**WORK REQUEST**
Below are the records; count how many of their lines carry "diode" and give only the number.

Change listing data

====

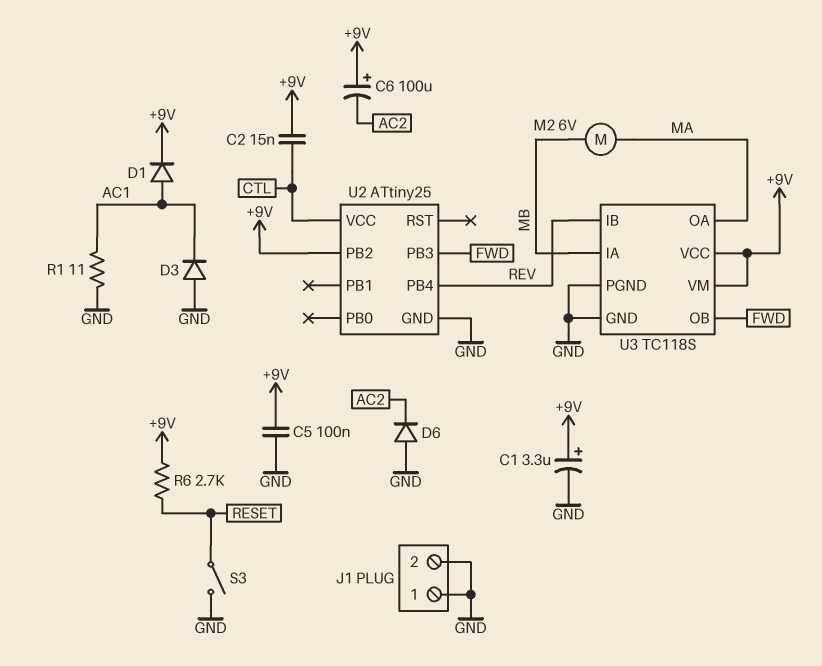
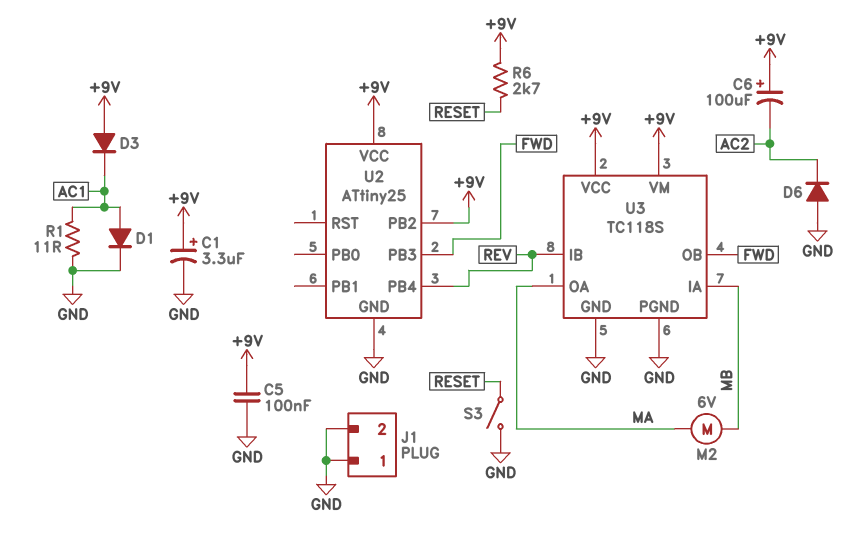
C2: 15nF (+9V, CTL) -> none
D1: diode (A AC1, K +9V) -> diode (A AC1, K GND)
D3: diode (A GND, K AC1) -> diode (A +9V, K AC1)
U2 pin VCC: CTL -> +9V

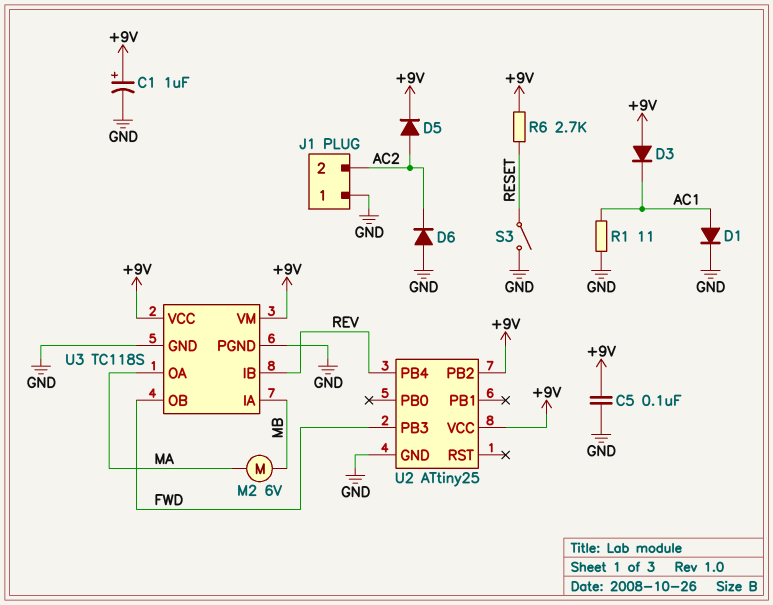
C1: 3.3uF (plus +9V, minus GND) -> 1uF (plus +9V, minus GND)
C6: 100uF (plus +9V, minus AC2) -> none
D5: none -> diode (A AC2, K +9V)
J1 pin 2: GND -> AC2

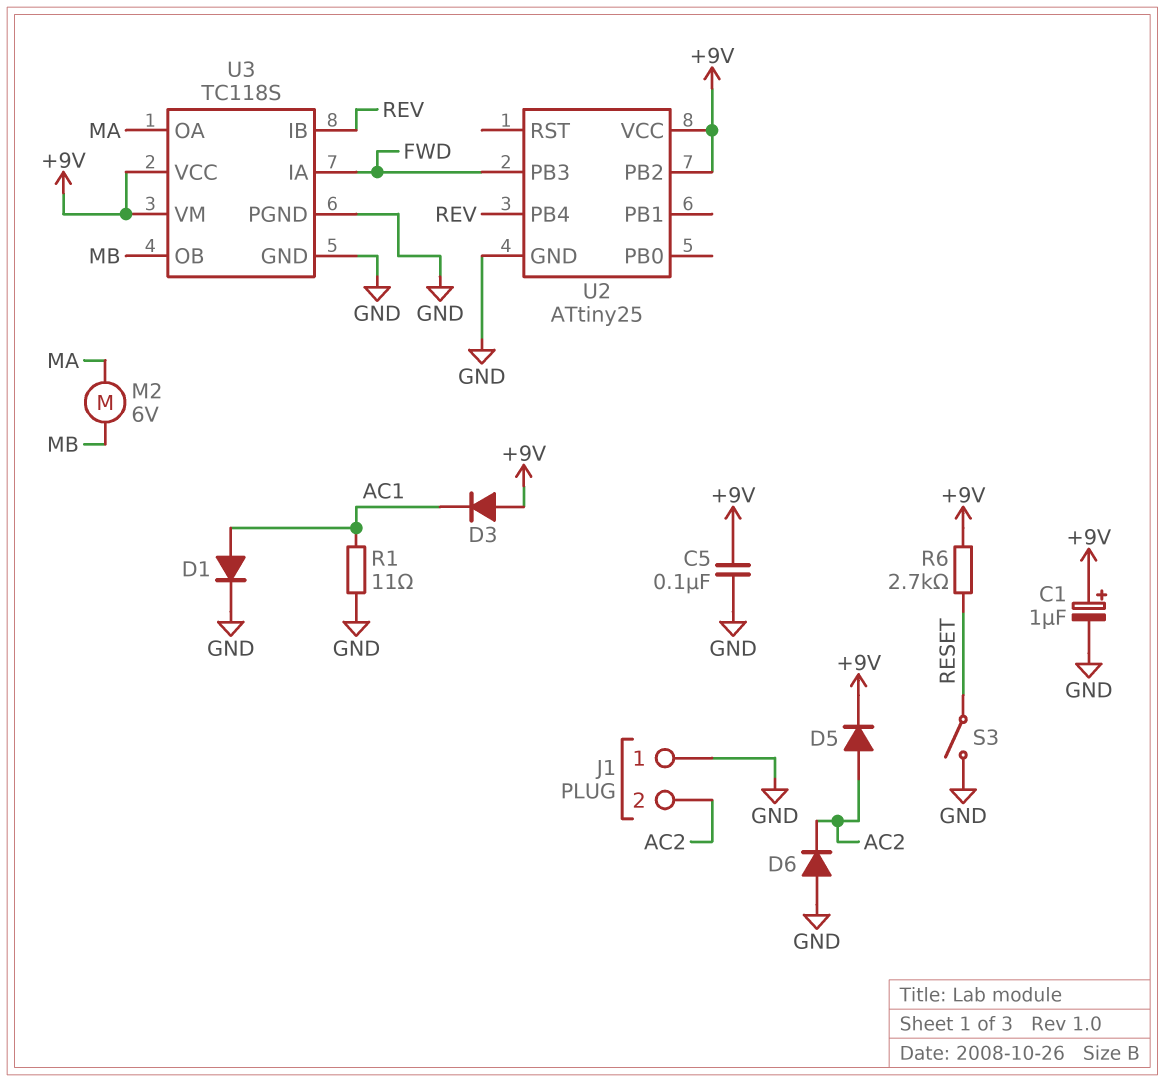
U3 pin IA: MB -> FWD
U3 pin OB: FWD -> MB

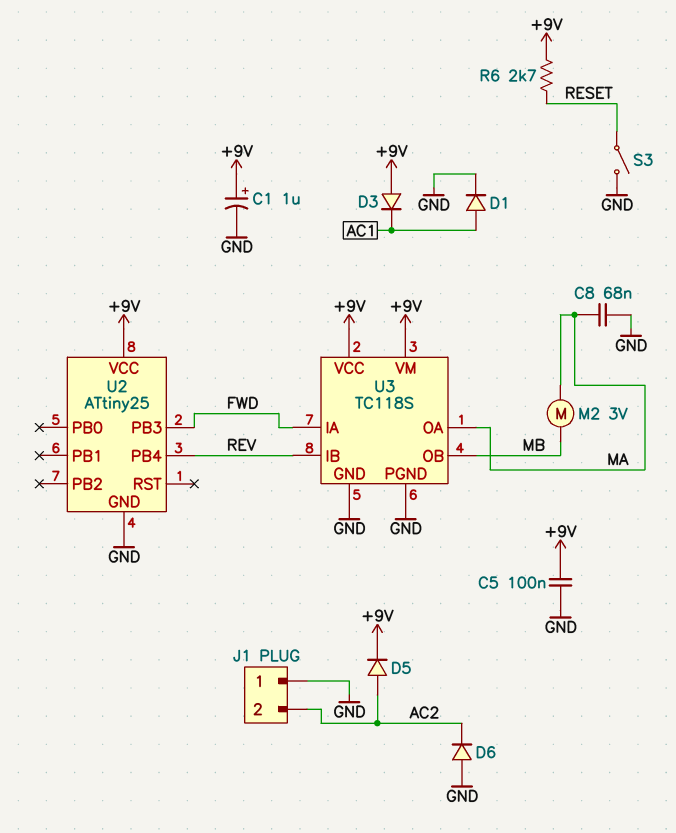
C8: none -> 68nF (GND, MA)
M2: motor 6V (MA, MB) -> motor 3V (MA, MB)
R1: 11 (AC1, GND) -> none
U2 pin PB2: +9V -> none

====

**ANSWER TO THIS TASK**
3